▶
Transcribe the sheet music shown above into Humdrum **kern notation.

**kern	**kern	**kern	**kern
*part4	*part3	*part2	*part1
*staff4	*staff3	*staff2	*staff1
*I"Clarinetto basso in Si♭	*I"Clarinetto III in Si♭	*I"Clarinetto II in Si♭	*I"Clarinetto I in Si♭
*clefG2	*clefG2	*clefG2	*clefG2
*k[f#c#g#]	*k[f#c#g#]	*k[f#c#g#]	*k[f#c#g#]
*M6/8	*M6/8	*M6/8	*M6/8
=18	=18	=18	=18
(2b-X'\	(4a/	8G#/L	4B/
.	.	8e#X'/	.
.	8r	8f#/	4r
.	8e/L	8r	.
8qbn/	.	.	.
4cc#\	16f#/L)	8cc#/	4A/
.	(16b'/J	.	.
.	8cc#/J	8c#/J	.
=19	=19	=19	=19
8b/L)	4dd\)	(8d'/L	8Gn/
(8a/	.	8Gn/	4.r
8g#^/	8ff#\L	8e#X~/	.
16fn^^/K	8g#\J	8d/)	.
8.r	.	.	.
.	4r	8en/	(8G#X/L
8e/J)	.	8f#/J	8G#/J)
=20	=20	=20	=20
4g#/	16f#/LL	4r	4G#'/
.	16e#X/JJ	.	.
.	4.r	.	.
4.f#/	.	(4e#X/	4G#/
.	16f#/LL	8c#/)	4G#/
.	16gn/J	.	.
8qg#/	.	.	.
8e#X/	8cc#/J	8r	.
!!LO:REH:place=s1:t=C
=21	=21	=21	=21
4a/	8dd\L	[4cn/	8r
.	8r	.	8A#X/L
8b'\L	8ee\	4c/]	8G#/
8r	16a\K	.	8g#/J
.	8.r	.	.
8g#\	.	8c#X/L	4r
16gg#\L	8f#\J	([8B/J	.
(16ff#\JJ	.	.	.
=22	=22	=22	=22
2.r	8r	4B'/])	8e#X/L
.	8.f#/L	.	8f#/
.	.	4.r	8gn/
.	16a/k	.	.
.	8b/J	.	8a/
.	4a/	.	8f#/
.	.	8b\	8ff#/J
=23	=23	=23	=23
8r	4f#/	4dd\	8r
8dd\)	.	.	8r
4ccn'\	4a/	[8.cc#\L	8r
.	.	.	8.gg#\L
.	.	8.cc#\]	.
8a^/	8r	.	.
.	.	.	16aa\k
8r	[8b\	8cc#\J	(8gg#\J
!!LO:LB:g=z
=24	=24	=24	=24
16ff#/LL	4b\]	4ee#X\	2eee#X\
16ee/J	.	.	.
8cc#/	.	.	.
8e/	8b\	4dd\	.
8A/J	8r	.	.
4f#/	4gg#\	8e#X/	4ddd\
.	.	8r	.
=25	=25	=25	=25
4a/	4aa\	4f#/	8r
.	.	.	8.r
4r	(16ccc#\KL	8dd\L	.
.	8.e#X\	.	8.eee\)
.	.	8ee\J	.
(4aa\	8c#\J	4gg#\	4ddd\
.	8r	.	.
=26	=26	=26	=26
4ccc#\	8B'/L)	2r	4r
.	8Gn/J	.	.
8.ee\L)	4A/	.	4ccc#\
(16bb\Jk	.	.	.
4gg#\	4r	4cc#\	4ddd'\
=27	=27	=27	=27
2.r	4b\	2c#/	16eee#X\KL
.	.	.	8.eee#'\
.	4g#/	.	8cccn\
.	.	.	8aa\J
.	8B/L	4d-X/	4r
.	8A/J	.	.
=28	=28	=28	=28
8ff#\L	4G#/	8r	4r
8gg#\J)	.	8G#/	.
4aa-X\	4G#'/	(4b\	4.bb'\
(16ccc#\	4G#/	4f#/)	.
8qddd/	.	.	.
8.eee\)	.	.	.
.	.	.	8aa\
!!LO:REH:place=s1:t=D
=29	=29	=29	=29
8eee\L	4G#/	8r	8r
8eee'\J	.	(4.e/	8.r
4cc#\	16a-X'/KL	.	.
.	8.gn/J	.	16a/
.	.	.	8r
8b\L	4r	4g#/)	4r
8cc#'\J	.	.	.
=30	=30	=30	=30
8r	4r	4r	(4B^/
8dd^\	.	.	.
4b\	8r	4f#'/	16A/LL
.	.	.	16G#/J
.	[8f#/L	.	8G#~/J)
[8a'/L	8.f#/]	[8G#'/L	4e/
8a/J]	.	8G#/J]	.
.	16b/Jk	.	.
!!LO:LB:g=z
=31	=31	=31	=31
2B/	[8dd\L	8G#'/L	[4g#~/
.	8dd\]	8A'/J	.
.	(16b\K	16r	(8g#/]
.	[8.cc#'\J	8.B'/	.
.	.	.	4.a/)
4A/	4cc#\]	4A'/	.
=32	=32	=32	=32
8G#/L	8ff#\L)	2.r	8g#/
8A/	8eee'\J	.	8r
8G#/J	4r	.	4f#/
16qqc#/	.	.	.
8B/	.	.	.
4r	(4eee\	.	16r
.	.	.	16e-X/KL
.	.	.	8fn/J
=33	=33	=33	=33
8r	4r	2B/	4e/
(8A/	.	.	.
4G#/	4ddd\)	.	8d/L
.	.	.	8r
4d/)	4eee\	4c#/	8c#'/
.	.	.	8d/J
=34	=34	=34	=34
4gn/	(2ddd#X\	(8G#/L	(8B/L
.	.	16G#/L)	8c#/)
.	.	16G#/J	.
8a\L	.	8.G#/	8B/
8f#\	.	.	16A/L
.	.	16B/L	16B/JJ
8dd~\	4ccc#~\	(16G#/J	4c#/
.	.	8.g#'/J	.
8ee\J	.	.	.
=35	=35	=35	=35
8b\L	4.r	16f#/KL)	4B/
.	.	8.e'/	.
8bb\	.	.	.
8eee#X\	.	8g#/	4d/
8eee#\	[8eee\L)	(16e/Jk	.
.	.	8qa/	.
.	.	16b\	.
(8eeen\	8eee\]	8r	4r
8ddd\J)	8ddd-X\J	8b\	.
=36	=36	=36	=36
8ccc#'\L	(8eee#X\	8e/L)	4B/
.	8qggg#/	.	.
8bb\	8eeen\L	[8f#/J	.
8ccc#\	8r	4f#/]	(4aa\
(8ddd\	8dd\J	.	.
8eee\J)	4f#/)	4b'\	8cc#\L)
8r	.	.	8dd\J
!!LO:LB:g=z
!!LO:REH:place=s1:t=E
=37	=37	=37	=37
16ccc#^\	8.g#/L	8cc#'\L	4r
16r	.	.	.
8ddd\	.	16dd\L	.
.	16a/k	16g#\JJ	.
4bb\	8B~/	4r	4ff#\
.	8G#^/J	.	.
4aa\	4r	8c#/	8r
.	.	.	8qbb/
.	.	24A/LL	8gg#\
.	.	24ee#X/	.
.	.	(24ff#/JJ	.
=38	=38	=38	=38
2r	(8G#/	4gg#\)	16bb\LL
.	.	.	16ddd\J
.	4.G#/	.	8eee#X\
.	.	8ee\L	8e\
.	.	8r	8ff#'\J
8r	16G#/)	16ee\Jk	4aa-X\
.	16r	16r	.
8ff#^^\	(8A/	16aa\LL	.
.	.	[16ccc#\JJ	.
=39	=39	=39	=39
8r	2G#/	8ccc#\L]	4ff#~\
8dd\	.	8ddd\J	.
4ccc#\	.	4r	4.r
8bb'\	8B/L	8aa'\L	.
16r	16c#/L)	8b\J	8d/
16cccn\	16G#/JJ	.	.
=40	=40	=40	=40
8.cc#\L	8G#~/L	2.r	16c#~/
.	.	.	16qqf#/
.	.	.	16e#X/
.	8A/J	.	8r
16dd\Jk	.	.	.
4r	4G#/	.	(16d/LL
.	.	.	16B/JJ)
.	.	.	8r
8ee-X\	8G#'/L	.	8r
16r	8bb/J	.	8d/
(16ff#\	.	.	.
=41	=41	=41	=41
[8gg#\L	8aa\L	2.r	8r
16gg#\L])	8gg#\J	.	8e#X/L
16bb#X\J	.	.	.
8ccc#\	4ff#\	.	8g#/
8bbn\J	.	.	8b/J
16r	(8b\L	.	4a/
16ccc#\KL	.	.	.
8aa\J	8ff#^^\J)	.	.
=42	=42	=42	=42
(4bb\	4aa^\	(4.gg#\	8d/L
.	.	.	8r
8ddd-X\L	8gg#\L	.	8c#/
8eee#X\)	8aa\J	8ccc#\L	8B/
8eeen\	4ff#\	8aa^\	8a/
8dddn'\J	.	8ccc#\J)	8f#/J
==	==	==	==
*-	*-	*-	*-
◀
▸ **TASK PROMPT**
Select every line of the records above that contains the string "kern", matching case exactly.

▸ **REPLY TO THE EXERCISE**
Transcribe the sheet music shown above into Humdrum **kern notation.
**kern	**kern	**kern	**kern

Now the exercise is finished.